_DATA SUPPLIED_:
+ + +

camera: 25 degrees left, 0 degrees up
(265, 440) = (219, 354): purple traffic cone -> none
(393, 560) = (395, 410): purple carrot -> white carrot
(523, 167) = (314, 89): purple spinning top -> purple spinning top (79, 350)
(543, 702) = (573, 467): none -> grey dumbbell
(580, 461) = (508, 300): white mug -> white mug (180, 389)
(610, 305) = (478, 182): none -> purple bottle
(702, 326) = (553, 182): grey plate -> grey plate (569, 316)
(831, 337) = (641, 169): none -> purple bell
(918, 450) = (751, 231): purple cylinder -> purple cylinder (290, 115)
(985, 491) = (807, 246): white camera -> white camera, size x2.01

+ + +

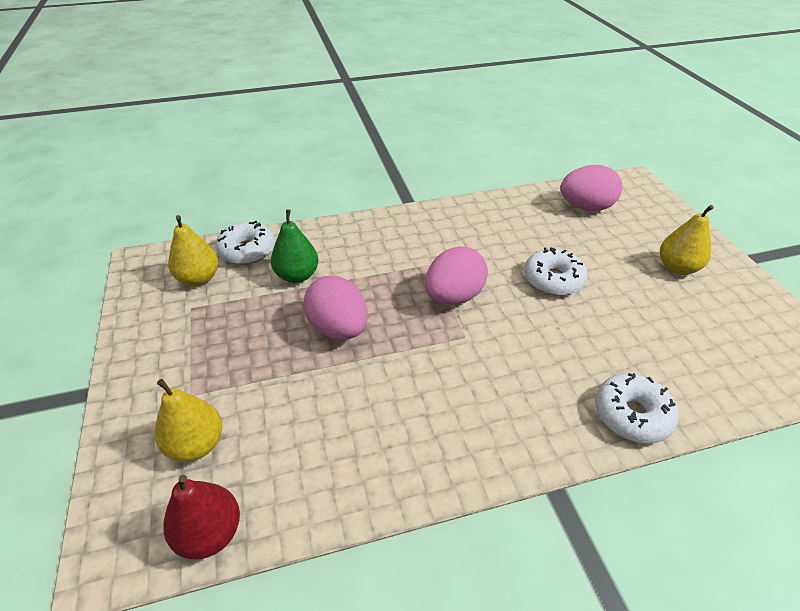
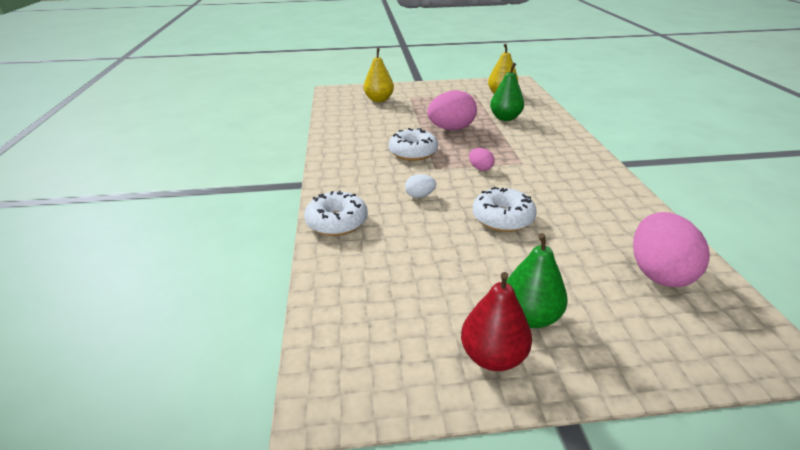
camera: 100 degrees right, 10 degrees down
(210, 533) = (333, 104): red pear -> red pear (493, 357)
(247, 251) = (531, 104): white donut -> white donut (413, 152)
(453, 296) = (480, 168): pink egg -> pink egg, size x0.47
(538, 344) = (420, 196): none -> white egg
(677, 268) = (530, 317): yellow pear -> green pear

+ + +

_YOUR GOAL_: A single figure answers this: how many lines of the material hold "camera".

_SOLUTION FOR THIS TASK_: 3